• _Aim of the exercise_
Retype, exactly and with both ends included, the lines below from the one containing "yellow rolling pin: 7 -> 8" through the end; omit the pictures.

Supplied data START

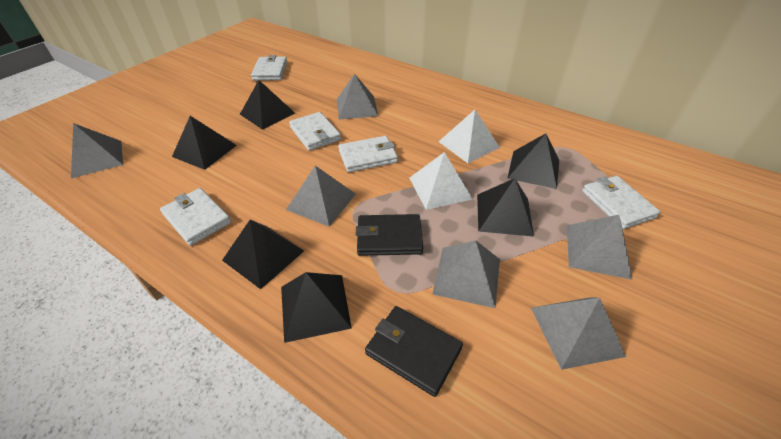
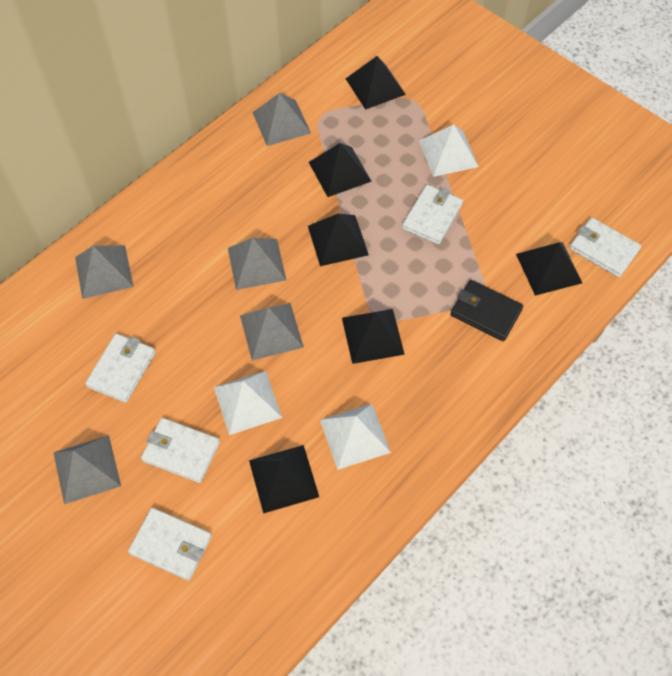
black wallet: 2 -> 1
grey pyramid: 6 -> 5
white pyramid: 2 -> 3

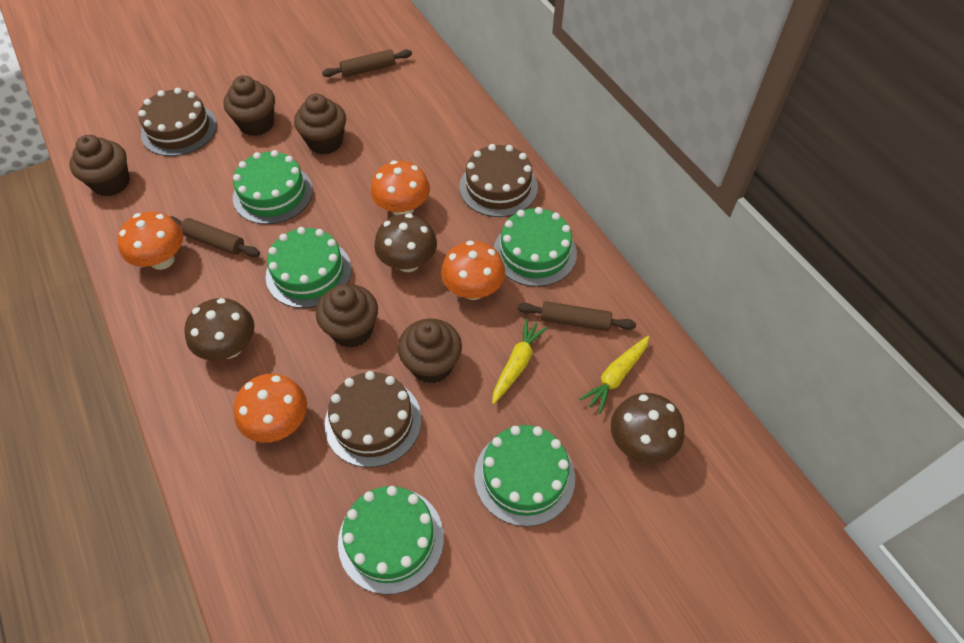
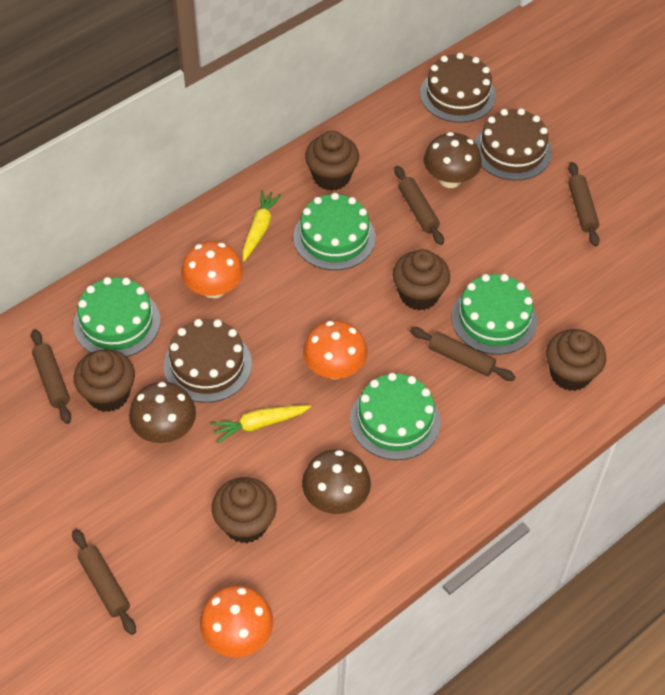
brown rolling pin: 3 -> 5
green cake: 5 -> 4
orange mushroom: 4 -> 3

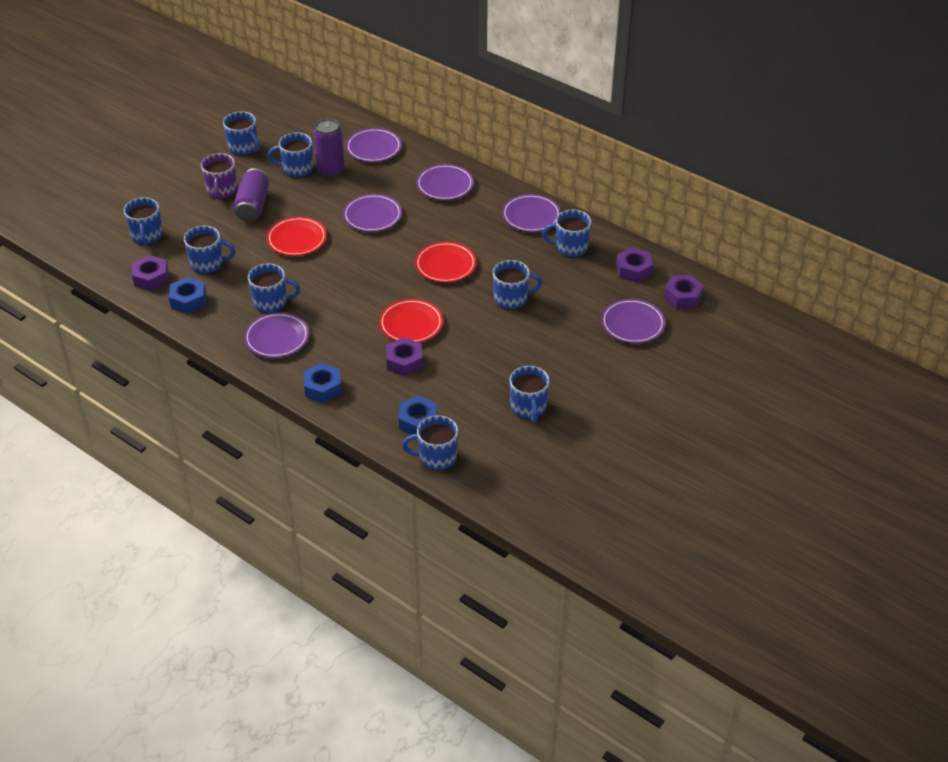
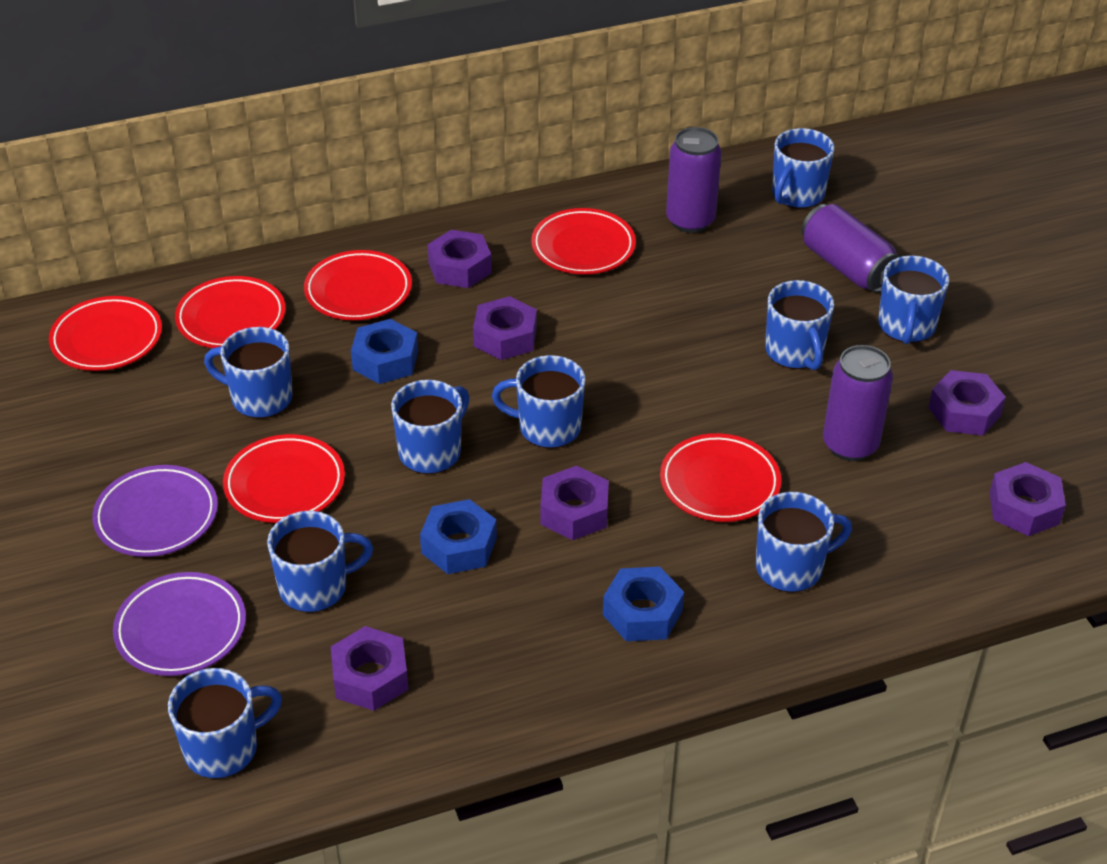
purple can: 2 -> 3
purple mug: 1 -> 0
purple nut: 4 -> 6
purple plate: 6 -> 2
red plate: 3 -> 6

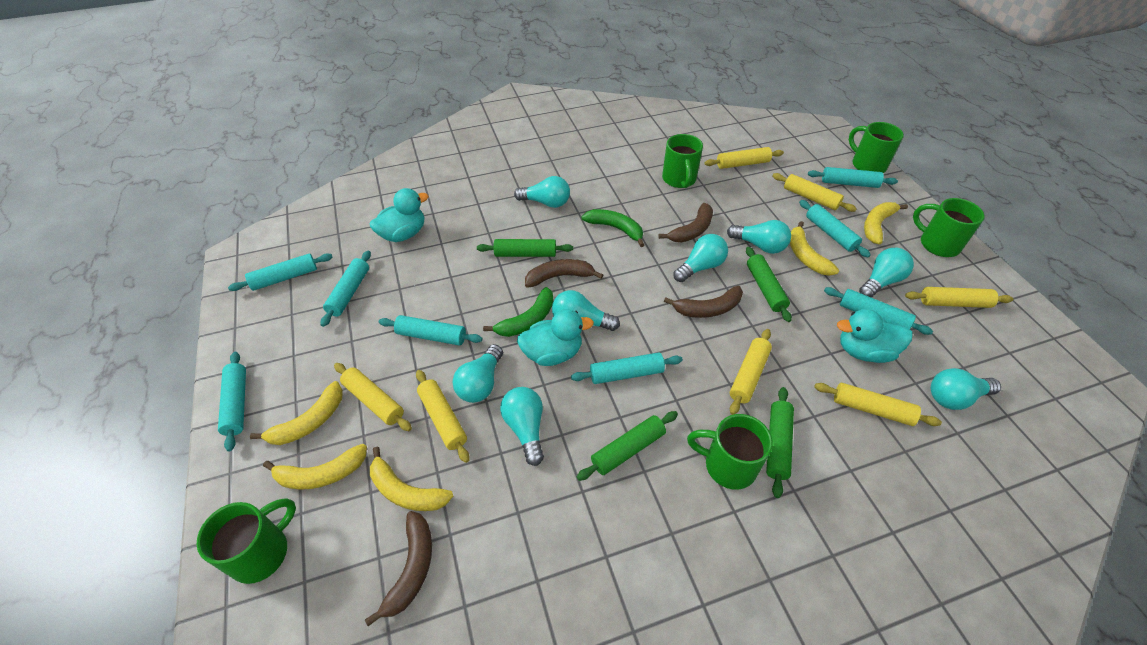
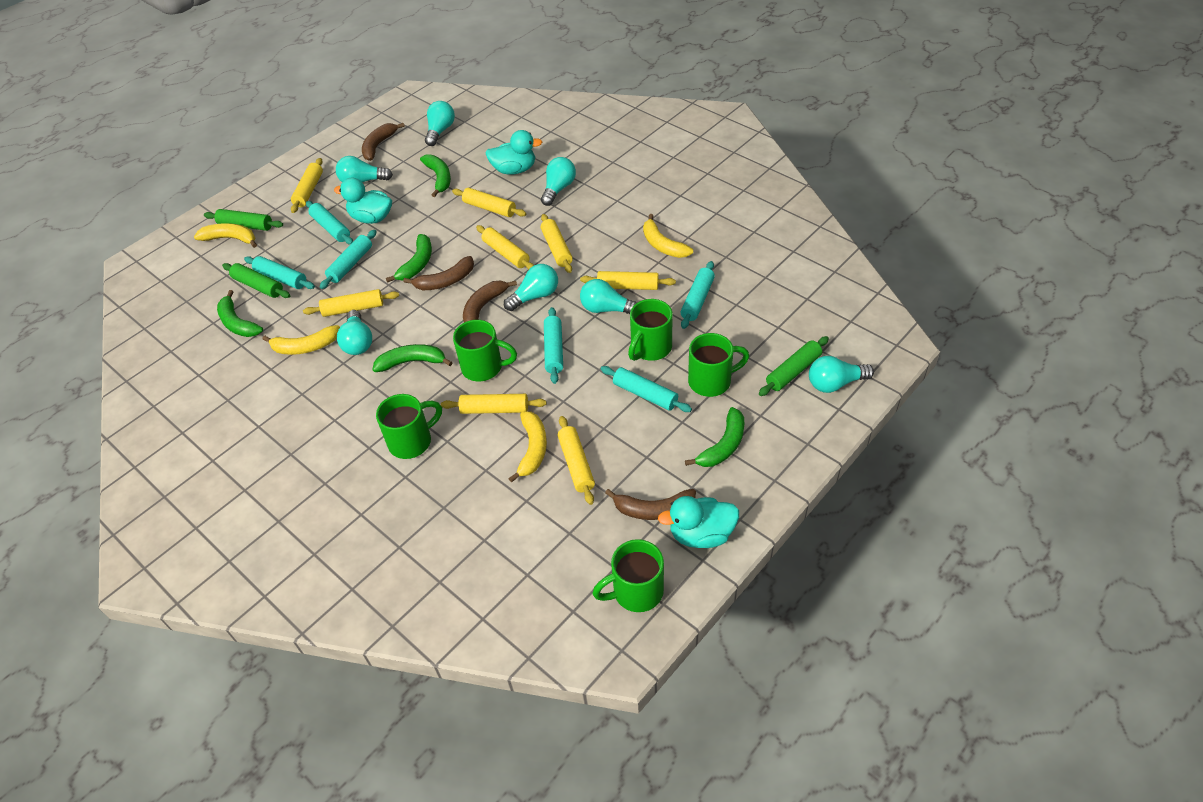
green banana: 2 -> 5
green rolling pin: 4 -> 3
turquoise light bulb: 8 -> 7
turquoise rolling pin: 8 -> 6
yellow banana: 5 -> 4
yellow rolling pin: 7 -> 8

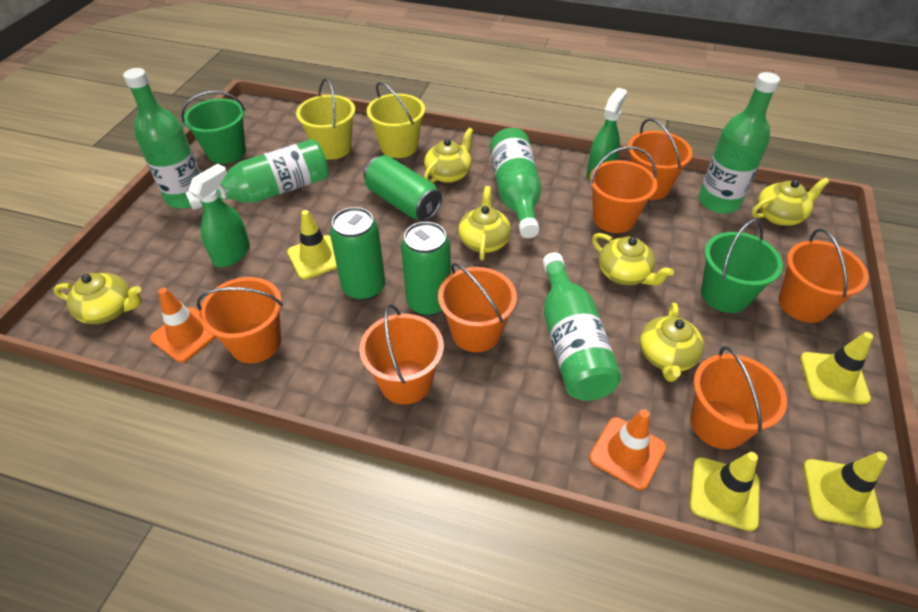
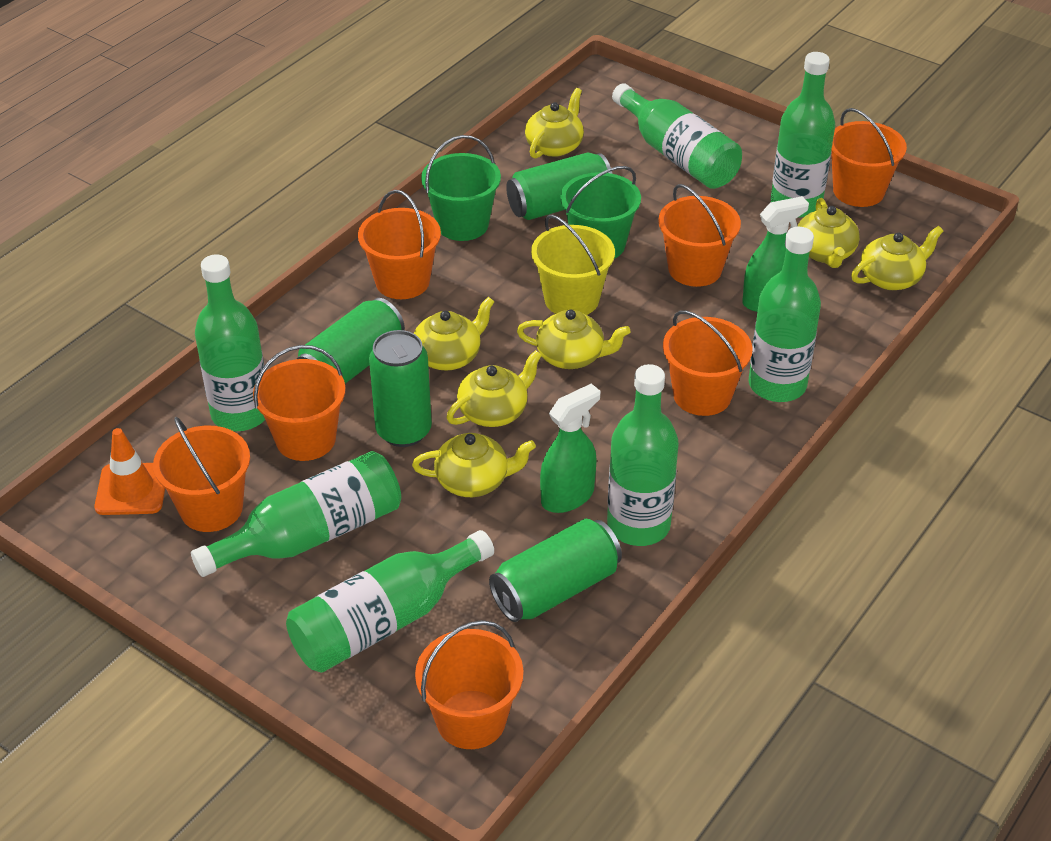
green bottle: 5 -> 7
green can: 3 -> 4
orange traffic cone: 2 -> 1
yellow bucket: 2 -> 1
yellow teapot: 6 -> 7
yellow traffic cone: 4 -> 0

Supplied data END

• _Output of the exercise_
yellow rolling pin: 7 -> 8

green bottle: 5 -> 7
green can: 3 -> 4
orange traffic cone: 2 -> 1
yellow bucket: 2 -> 1
yellow teapot: 6 -> 7
yellow traffic cone: 4 -> 0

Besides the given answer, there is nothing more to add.